**Task prompt**: Report the number of lines of the listing below containing the string "button", with nothing added.

━━━━━━

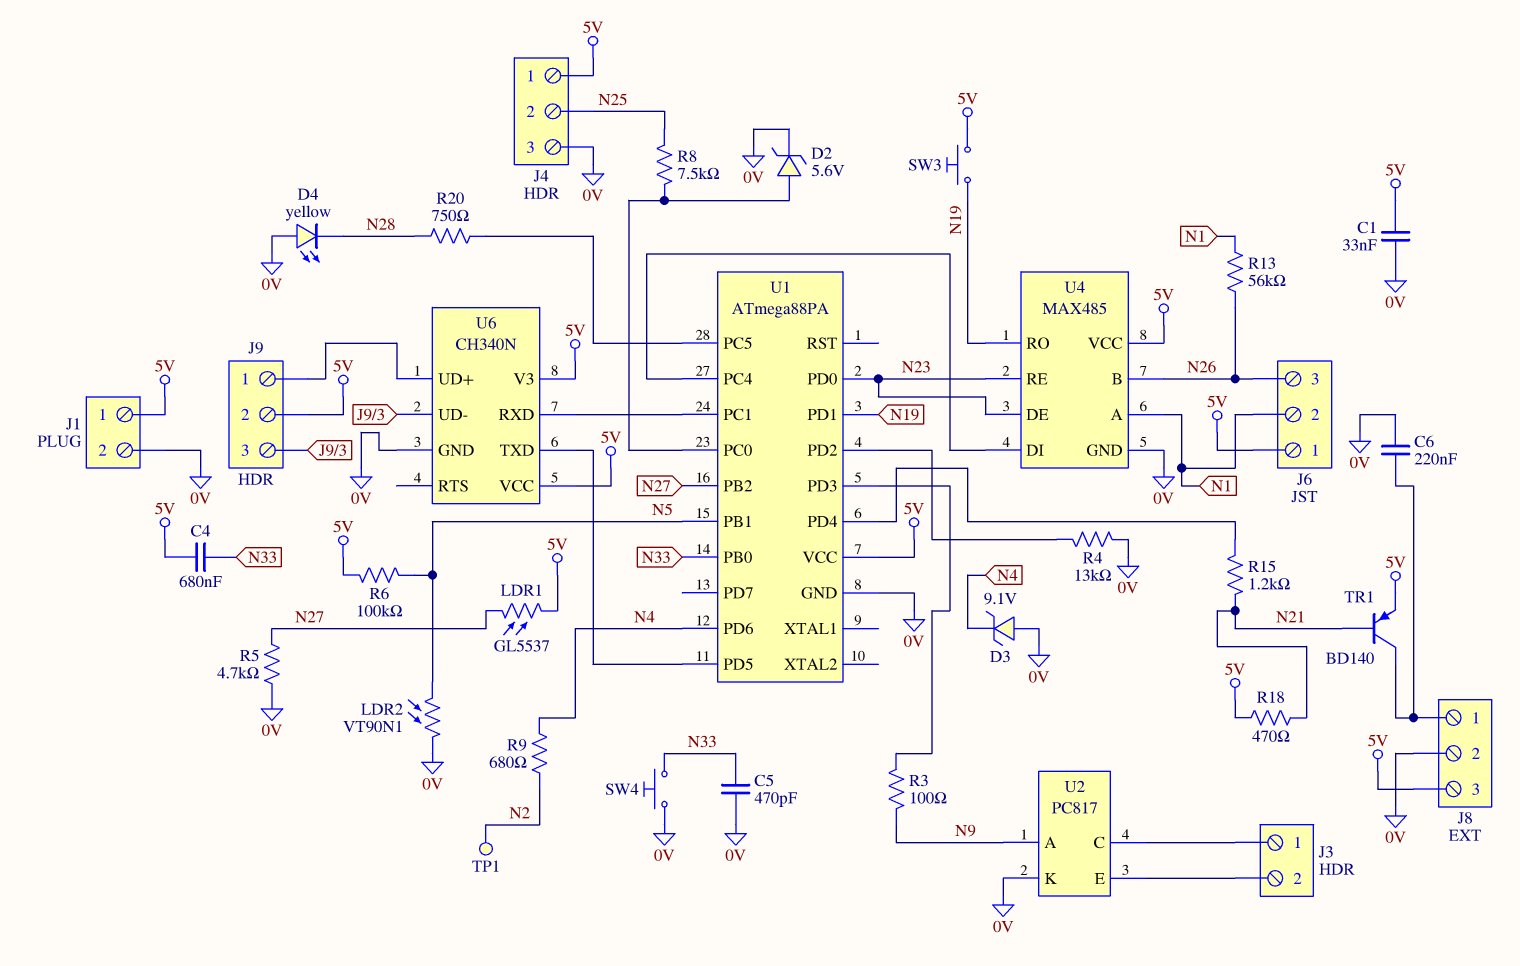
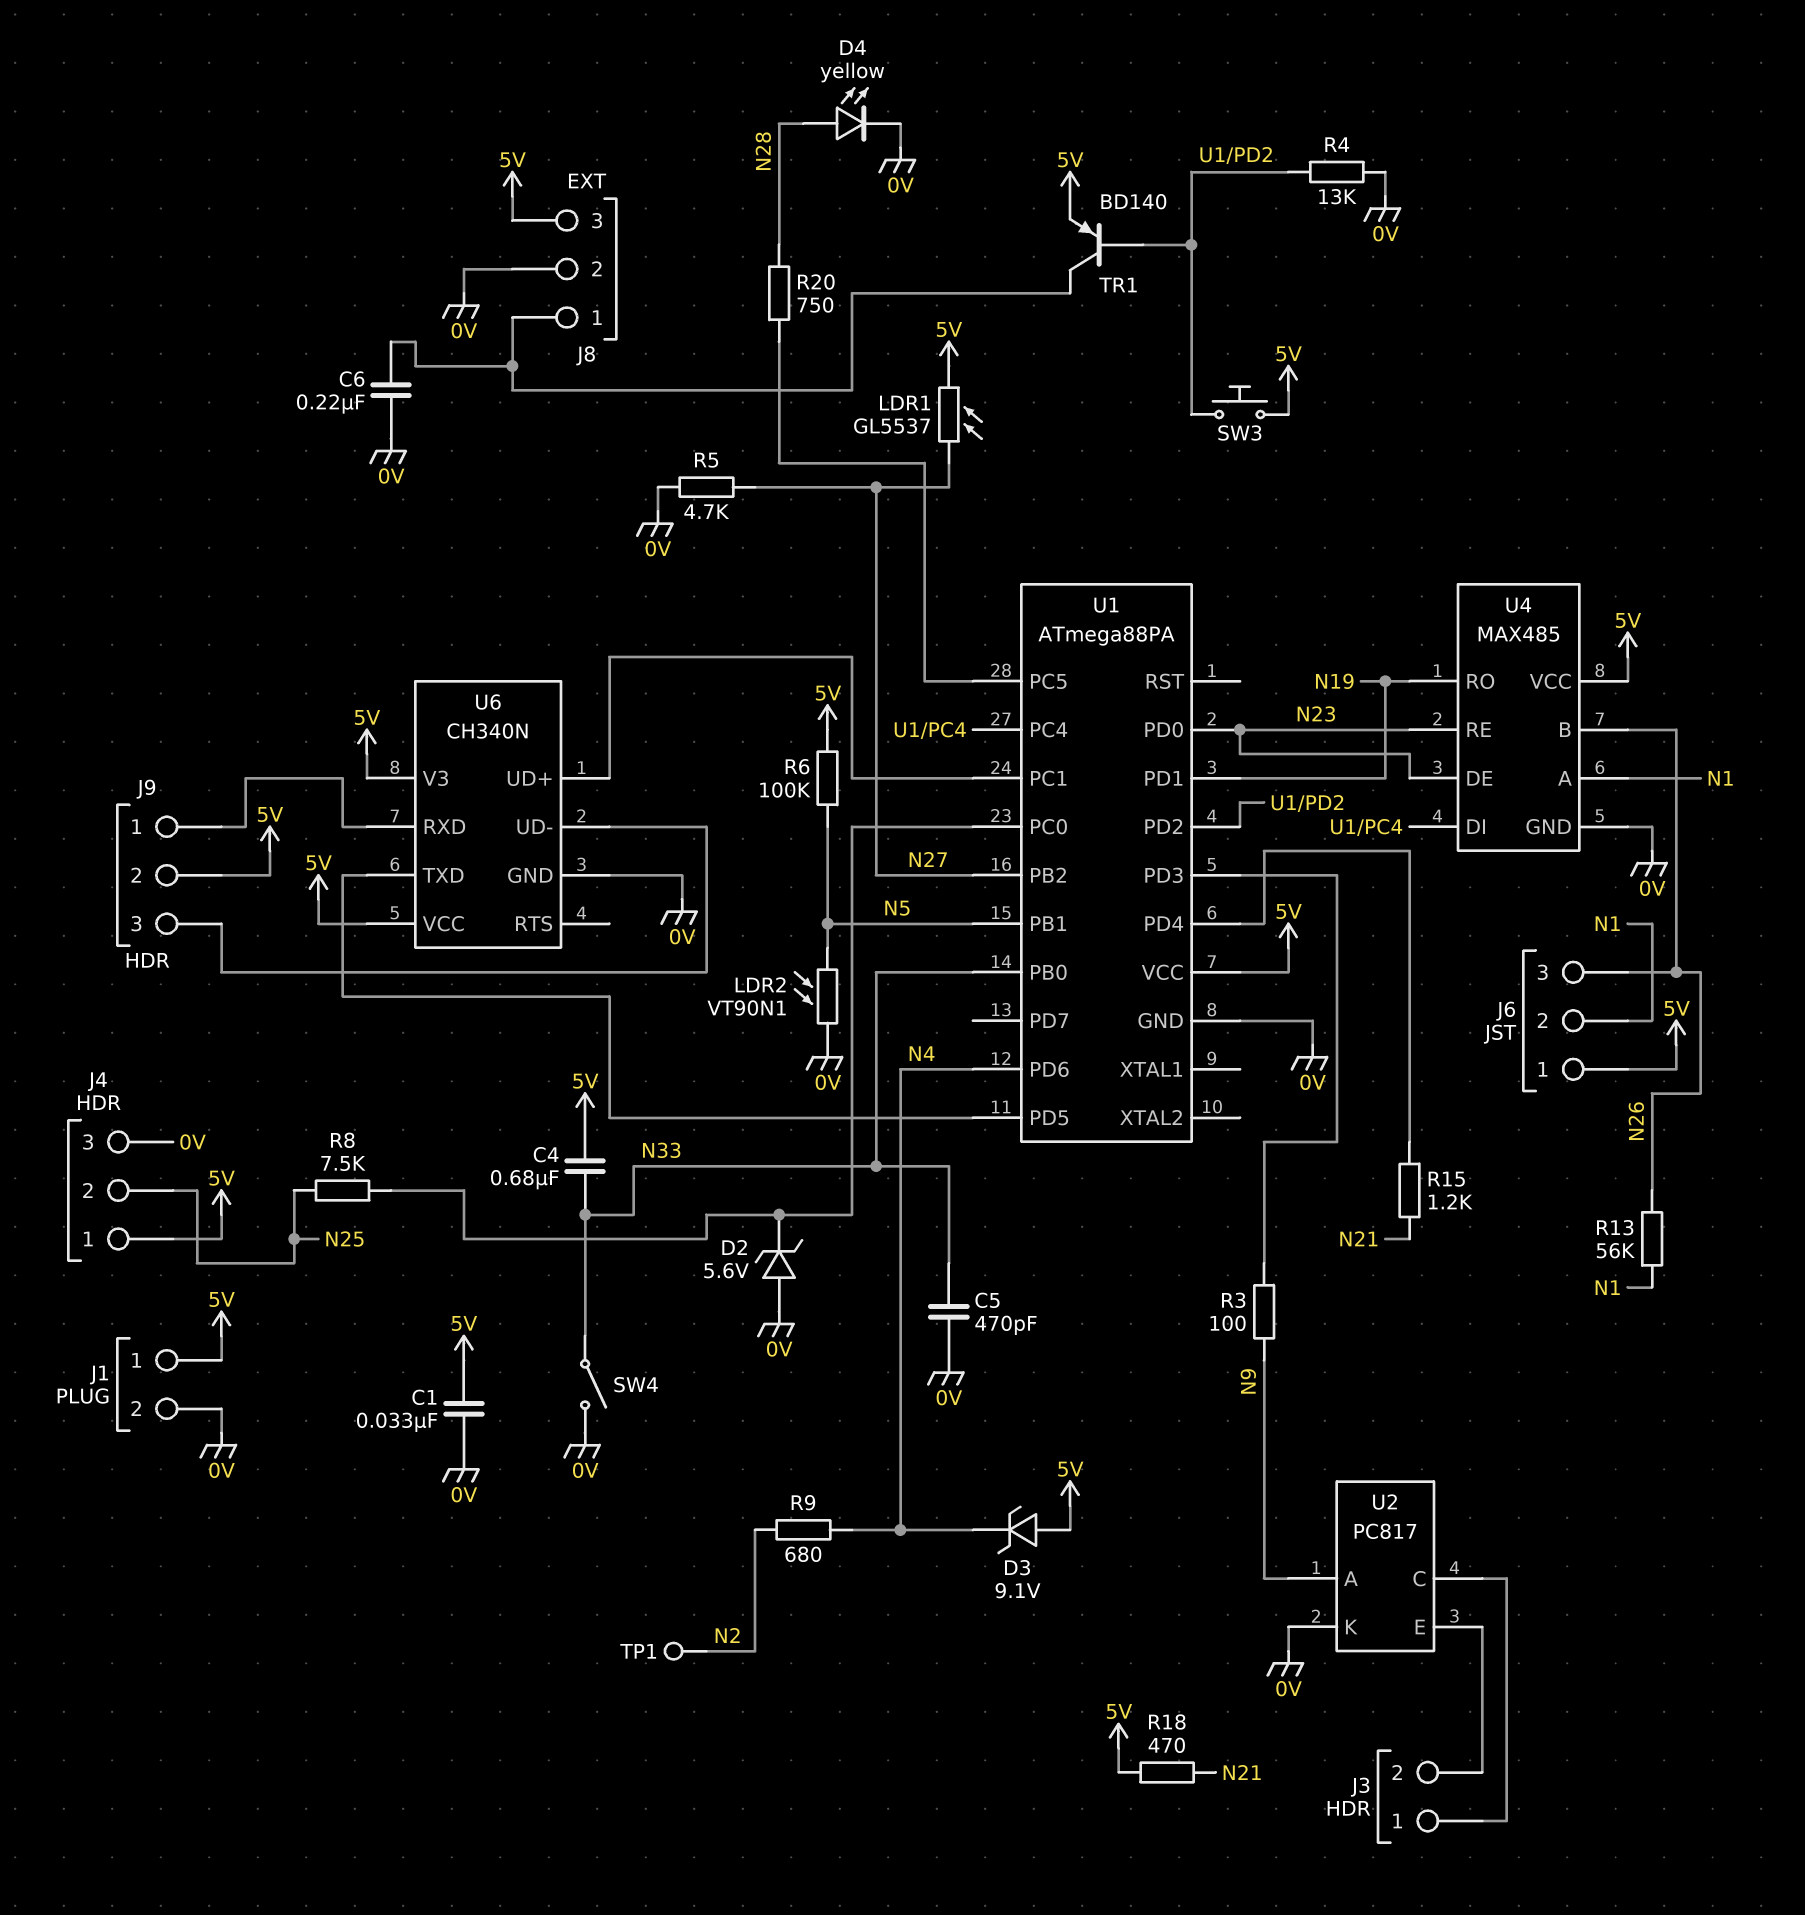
D2: zener 5.6V (A U1/PC0, K 0V) -> zener 5.6V (A 0V, K U1/PC0)
D3: zener 9.1V (A 0V, K N4) -> zener 9.1V (A 5V, K N4)
D4: LED yellow (A 0V, K N28) -> LED yellow (A N28, K 0V)
SW3: button (5V, N19) -> button (5V, U1/PD2)
SW4: button (0V, N33) -> switch (0V, N33)
TR1: PNP BD140 (B N21, C J8/1, E 5V) -> PNP BD140 (B U1/PD2, C J8/1, E 5V)
U6 pin RXD: U1/PC1 -> J9/1
U6 pin UD+: J9/1 -> U1/PC1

━━━━━━

**Task result**: 2